_Given request_. Please list every line of the material below that contains the word "right", copying each line in full. Case counts.

==== Entries shown

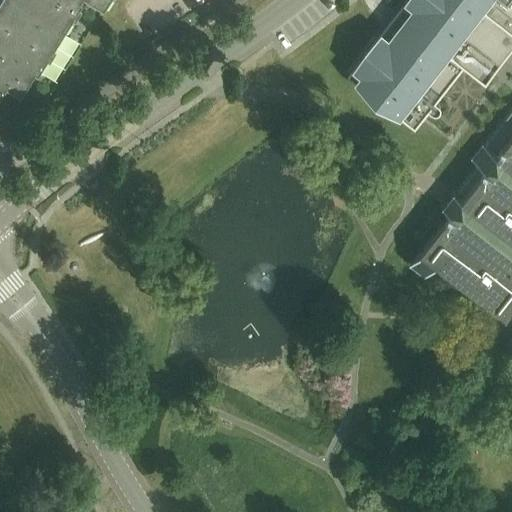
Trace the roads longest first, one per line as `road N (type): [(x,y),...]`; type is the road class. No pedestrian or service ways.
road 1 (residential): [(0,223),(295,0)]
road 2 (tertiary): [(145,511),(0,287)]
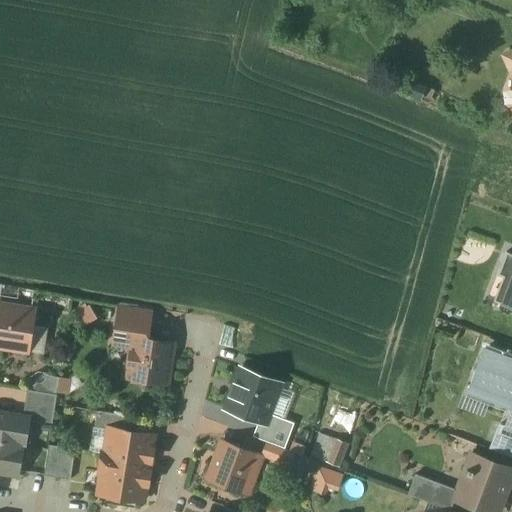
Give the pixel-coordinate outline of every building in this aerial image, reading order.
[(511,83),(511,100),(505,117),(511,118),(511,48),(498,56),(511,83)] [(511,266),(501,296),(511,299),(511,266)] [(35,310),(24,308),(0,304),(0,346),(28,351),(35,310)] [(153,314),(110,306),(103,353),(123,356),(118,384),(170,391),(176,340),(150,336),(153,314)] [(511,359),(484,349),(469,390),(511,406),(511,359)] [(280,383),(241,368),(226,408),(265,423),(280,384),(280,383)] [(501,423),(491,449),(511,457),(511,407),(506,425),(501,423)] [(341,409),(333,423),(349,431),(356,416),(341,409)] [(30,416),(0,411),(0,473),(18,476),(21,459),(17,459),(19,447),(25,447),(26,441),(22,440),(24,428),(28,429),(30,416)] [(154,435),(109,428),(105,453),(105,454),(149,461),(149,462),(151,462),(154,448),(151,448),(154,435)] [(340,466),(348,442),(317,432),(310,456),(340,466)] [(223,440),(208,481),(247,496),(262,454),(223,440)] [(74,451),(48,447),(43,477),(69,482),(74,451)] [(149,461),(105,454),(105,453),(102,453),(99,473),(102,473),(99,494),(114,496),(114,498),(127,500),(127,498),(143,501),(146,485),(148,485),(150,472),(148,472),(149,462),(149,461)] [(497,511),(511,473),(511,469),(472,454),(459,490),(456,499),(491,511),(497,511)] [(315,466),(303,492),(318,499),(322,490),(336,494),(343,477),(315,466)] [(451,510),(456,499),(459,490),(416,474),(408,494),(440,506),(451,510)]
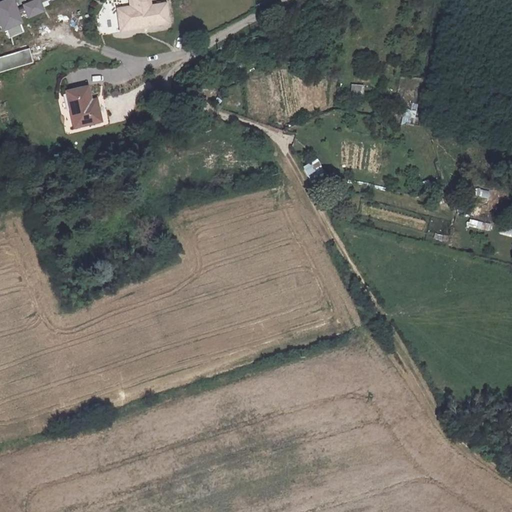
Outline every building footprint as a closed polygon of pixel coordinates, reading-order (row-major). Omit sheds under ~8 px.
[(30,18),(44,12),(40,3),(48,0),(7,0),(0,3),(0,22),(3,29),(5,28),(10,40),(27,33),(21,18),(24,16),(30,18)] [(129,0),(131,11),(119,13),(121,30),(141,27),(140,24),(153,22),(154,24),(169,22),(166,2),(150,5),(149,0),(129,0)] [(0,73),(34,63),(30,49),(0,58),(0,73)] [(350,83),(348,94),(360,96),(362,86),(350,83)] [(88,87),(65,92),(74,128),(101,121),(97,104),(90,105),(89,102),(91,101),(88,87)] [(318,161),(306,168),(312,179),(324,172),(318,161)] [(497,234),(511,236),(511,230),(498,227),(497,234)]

========
==== Entries shown

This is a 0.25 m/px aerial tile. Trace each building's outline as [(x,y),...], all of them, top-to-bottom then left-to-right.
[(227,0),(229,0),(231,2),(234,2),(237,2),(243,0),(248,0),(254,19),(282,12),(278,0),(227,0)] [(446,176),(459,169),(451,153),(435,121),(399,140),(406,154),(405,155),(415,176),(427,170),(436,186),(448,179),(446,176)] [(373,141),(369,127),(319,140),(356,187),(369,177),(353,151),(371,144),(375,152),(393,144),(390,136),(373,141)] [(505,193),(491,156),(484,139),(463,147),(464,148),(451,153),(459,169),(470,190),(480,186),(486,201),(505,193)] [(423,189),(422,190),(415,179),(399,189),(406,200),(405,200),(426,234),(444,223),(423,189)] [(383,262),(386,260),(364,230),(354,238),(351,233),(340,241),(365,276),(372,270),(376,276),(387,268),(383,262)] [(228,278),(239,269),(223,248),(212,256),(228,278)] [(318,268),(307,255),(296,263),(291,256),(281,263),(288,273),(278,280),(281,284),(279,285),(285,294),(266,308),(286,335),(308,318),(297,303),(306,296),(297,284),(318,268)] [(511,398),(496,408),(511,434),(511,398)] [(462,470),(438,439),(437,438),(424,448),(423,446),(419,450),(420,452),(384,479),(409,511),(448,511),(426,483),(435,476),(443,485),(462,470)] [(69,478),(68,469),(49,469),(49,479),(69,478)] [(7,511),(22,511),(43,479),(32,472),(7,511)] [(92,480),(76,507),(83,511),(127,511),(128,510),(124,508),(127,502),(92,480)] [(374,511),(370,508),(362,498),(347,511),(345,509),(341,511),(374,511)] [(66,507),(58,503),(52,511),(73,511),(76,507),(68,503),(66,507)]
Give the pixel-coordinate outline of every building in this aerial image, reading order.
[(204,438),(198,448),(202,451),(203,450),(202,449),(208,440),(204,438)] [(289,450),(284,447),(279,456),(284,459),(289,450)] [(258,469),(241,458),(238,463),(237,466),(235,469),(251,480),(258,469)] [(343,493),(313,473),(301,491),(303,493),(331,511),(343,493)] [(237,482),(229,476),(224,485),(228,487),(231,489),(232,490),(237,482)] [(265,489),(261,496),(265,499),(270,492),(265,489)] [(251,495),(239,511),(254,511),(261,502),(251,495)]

========
==== Entries shown

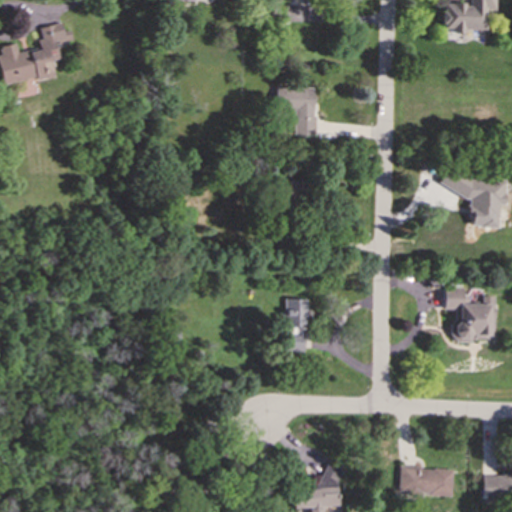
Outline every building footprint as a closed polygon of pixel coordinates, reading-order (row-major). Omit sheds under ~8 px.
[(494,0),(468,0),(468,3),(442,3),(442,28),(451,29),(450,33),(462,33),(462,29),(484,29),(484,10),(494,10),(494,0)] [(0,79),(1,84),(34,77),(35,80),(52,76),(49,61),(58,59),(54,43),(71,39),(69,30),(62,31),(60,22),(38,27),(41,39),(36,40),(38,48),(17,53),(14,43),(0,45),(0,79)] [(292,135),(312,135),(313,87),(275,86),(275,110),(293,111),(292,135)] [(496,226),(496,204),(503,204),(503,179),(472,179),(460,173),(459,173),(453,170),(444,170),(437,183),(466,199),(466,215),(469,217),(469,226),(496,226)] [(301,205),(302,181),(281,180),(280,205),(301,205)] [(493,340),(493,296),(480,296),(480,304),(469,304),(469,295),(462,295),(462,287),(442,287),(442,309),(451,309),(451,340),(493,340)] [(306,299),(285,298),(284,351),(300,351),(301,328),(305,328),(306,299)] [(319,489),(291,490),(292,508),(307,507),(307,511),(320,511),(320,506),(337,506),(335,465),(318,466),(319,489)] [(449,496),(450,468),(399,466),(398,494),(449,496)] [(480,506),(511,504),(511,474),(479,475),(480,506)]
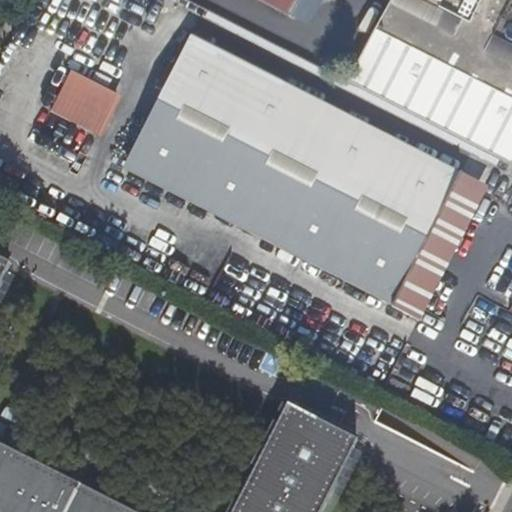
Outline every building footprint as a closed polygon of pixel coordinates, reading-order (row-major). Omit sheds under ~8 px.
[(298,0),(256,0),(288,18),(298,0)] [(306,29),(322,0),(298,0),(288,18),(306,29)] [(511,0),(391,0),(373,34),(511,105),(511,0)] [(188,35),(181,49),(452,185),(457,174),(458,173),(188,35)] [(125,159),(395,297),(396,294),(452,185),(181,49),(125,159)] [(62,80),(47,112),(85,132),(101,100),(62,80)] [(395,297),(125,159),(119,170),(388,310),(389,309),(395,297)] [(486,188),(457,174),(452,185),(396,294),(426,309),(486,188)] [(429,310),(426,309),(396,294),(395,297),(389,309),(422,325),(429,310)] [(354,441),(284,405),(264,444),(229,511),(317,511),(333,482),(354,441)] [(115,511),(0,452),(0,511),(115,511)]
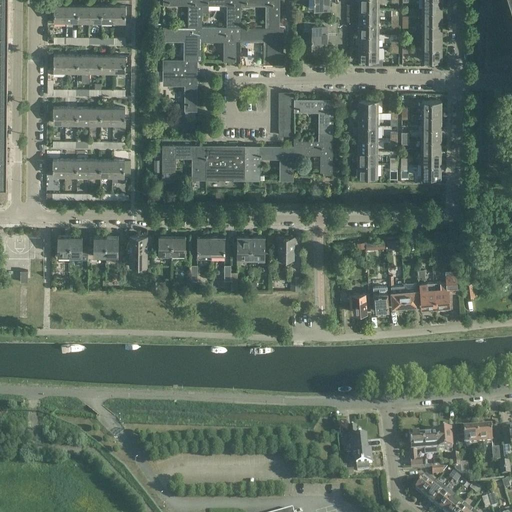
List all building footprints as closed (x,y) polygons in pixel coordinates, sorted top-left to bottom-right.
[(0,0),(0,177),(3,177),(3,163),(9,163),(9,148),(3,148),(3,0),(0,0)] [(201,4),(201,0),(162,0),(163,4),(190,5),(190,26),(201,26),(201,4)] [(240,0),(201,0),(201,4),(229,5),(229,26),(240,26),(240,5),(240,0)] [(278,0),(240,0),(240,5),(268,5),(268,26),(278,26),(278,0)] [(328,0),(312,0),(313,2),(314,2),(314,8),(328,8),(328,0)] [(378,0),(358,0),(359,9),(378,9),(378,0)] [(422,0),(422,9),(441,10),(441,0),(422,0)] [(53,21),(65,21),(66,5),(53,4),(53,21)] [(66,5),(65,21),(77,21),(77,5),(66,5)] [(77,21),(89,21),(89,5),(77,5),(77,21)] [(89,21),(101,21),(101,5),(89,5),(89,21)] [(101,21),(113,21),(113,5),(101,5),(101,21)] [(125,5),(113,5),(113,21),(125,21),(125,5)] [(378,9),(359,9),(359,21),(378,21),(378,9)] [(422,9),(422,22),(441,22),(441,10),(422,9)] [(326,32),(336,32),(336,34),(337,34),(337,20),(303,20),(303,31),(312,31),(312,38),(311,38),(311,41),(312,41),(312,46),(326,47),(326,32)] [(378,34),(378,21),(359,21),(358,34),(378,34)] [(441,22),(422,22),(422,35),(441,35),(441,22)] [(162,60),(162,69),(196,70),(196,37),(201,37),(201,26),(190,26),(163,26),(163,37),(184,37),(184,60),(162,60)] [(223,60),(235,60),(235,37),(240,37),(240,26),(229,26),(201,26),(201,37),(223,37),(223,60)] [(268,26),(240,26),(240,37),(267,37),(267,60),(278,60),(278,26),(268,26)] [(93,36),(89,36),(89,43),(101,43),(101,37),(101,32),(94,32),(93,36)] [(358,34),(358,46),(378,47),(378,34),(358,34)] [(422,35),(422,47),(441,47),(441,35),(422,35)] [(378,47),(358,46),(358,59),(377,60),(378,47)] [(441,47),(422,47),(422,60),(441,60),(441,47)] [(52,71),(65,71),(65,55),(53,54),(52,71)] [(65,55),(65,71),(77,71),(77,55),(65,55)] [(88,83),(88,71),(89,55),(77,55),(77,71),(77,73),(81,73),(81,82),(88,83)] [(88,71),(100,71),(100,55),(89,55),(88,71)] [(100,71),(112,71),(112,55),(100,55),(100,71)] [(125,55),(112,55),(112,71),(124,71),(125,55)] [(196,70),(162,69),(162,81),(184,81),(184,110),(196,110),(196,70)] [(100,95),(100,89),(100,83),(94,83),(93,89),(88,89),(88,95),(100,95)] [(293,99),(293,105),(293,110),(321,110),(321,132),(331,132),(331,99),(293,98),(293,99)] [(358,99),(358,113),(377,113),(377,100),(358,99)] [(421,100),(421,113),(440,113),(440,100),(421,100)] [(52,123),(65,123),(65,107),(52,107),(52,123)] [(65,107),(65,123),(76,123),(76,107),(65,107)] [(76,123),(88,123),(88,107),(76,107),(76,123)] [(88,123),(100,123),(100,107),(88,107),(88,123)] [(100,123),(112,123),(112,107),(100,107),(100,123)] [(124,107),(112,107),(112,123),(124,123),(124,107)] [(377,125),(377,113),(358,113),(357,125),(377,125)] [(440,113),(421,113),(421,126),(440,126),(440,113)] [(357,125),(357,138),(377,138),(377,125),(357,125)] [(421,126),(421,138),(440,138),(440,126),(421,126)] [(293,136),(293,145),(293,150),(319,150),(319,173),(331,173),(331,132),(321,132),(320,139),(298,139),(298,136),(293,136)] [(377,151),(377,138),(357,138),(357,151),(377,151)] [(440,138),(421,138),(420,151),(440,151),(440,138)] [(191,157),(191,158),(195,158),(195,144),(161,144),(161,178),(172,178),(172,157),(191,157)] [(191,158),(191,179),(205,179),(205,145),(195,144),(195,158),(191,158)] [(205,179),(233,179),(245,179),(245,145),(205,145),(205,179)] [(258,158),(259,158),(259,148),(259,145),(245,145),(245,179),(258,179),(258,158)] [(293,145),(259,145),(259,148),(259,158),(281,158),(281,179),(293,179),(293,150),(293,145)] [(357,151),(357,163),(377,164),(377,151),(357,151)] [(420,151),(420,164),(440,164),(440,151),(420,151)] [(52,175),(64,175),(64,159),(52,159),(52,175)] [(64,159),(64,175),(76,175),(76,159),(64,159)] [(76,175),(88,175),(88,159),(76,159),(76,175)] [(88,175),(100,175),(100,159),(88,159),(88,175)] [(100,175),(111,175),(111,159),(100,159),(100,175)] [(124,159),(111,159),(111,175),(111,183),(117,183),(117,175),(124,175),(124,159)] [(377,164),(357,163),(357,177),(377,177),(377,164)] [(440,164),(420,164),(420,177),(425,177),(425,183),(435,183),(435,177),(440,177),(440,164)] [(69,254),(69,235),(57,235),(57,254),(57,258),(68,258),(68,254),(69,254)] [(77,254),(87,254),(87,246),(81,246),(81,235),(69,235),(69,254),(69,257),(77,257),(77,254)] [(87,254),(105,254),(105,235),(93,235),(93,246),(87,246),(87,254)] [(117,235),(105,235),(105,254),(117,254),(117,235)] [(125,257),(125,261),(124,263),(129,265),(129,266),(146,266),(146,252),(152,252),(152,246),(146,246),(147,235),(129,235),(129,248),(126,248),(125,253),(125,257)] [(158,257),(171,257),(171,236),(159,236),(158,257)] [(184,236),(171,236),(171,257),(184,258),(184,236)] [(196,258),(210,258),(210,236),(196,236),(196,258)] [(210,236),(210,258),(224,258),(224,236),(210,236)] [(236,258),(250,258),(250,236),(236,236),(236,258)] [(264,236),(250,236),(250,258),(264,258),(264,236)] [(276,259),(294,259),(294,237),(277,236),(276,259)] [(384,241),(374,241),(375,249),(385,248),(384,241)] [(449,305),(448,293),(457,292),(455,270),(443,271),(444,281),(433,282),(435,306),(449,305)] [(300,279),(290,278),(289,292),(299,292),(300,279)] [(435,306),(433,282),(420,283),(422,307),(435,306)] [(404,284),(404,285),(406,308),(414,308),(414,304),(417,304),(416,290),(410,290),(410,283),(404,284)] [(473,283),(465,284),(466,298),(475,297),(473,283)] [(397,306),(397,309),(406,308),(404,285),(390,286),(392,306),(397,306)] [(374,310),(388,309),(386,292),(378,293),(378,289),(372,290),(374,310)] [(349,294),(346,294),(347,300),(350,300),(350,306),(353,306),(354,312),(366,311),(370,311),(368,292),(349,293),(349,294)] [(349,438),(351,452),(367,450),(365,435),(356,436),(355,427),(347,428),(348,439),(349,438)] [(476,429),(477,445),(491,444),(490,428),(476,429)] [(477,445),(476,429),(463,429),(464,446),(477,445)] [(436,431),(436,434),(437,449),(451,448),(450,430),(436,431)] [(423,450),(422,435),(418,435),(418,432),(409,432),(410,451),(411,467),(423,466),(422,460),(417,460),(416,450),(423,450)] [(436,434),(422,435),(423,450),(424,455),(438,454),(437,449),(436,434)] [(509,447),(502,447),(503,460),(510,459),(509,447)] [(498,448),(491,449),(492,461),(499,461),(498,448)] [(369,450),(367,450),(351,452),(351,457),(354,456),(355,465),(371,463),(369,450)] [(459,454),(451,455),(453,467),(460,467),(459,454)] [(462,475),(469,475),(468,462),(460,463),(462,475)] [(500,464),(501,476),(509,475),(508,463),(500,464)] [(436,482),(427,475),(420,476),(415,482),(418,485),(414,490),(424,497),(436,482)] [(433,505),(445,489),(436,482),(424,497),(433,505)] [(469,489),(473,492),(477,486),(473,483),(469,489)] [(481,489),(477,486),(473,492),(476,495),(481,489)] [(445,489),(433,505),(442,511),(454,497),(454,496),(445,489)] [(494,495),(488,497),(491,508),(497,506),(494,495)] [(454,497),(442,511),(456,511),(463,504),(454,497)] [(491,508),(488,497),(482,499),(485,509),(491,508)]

========

_Exercise output_.
This is a 0.25 m/px aerial tile. Trace each building's outline as [(x,y),...], all of them, top-to-bottom then left-to-right.
List all building footprints as closed (x,y) polygons in pixel coordinates, sorted top-left to bottom-right.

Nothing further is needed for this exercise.